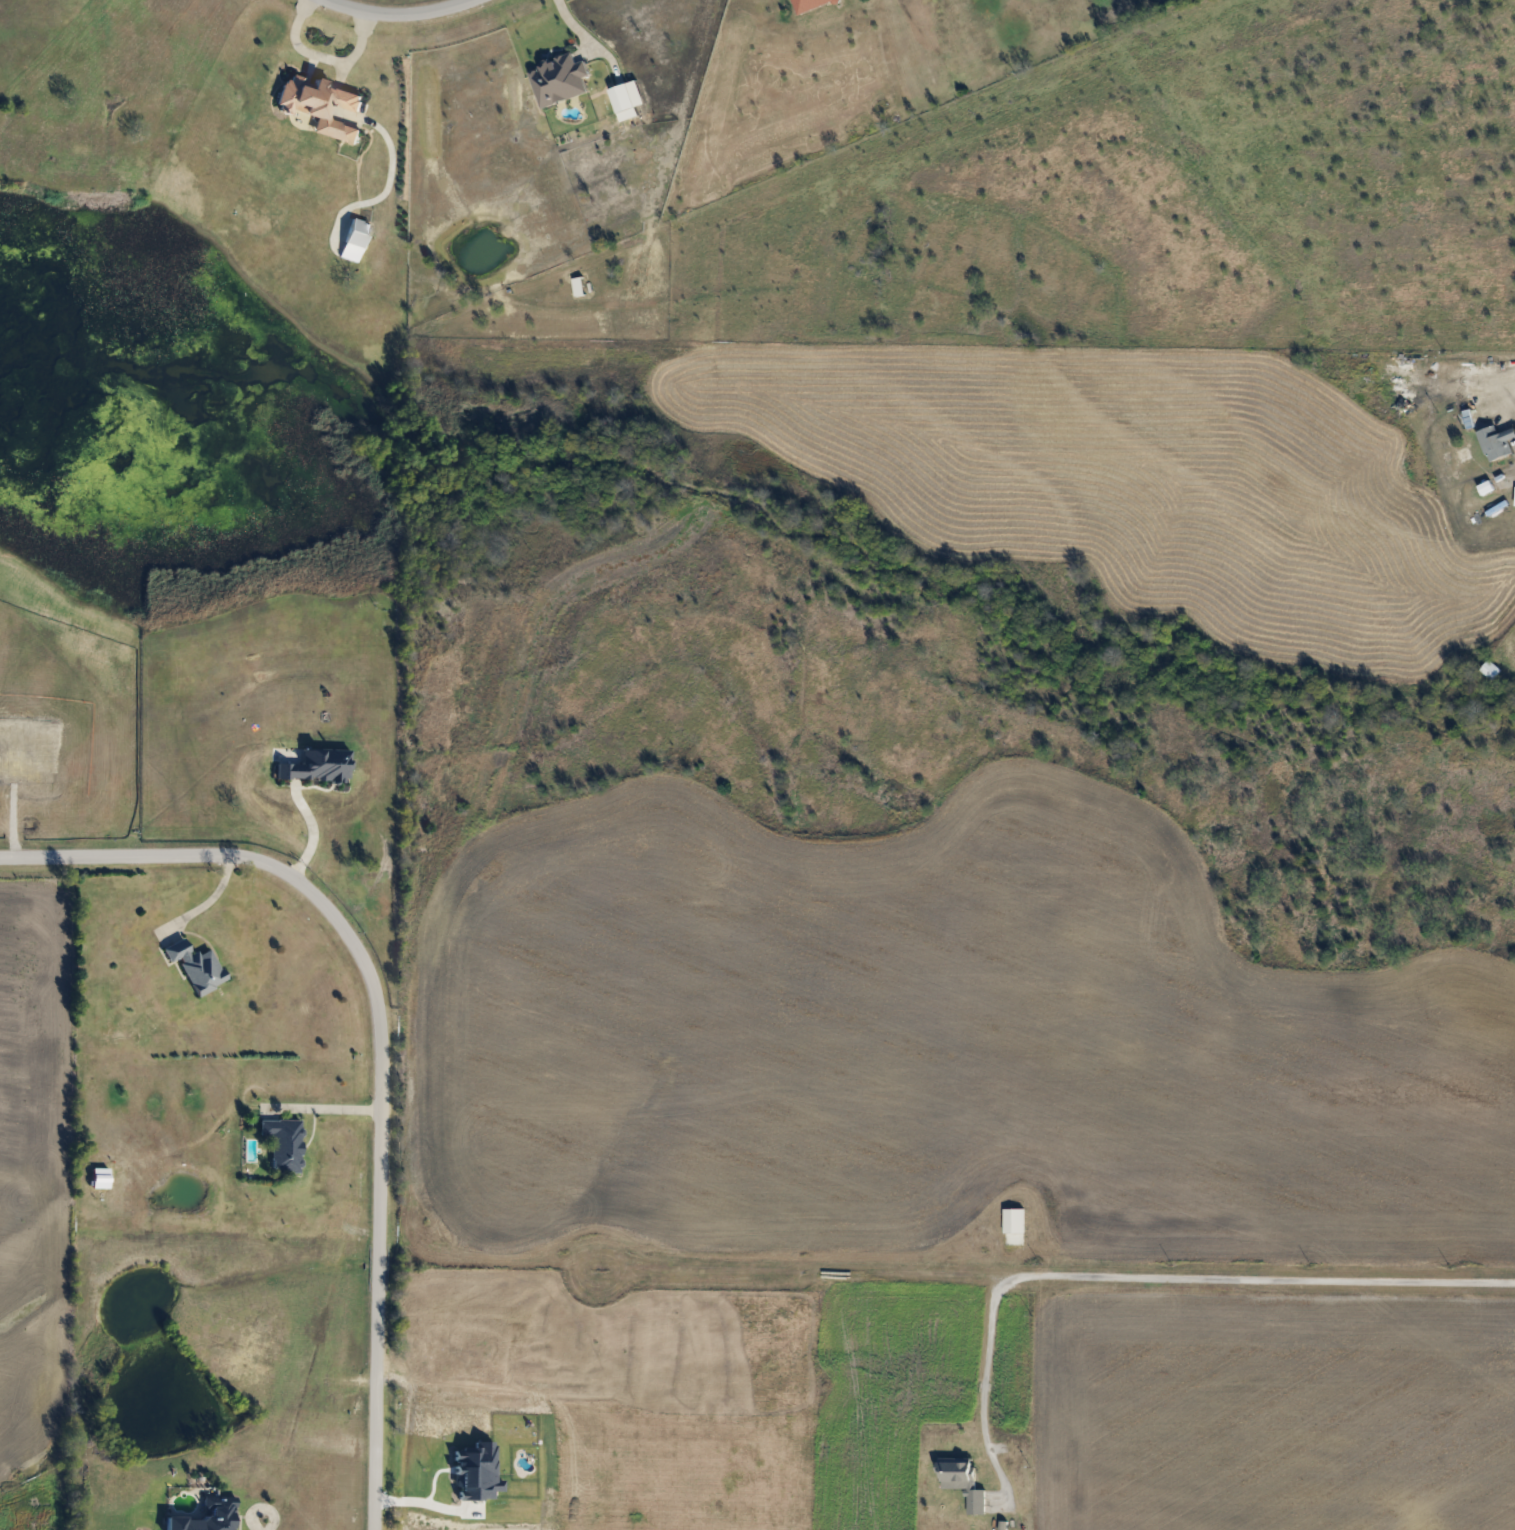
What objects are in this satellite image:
building: (809, 4)
road: (399, 17)
road: (582, 35)
road: (317, 54)
building: (321, 104)
road: (1510, 397)
building: (1496, 441)
road: (209, 895)
building: (195, 965)
road: (380, 1034)
road: (322, 1109)
building: (282, 1144)
road: (1053, 1275)
road: (984, 1376)
building: (962, 1481)
building: (206, 1516)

Exercise objective: Set down the full listing above with its wording unchanged. Leave out its images.

Response below:
What objects are in this satellite image:
building: (809, 4)
road: (399, 17)
road: (582, 35)
road: (317, 54)
building: (321, 104)
road: (1510, 397)
building: (1496, 441)
road: (209, 895)
building: (195, 965)
road: (380, 1034)
road: (322, 1109)
building: (282, 1144)
road: (1053, 1275)
road: (984, 1376)
building: (962, 1481)
building: (206, 1516)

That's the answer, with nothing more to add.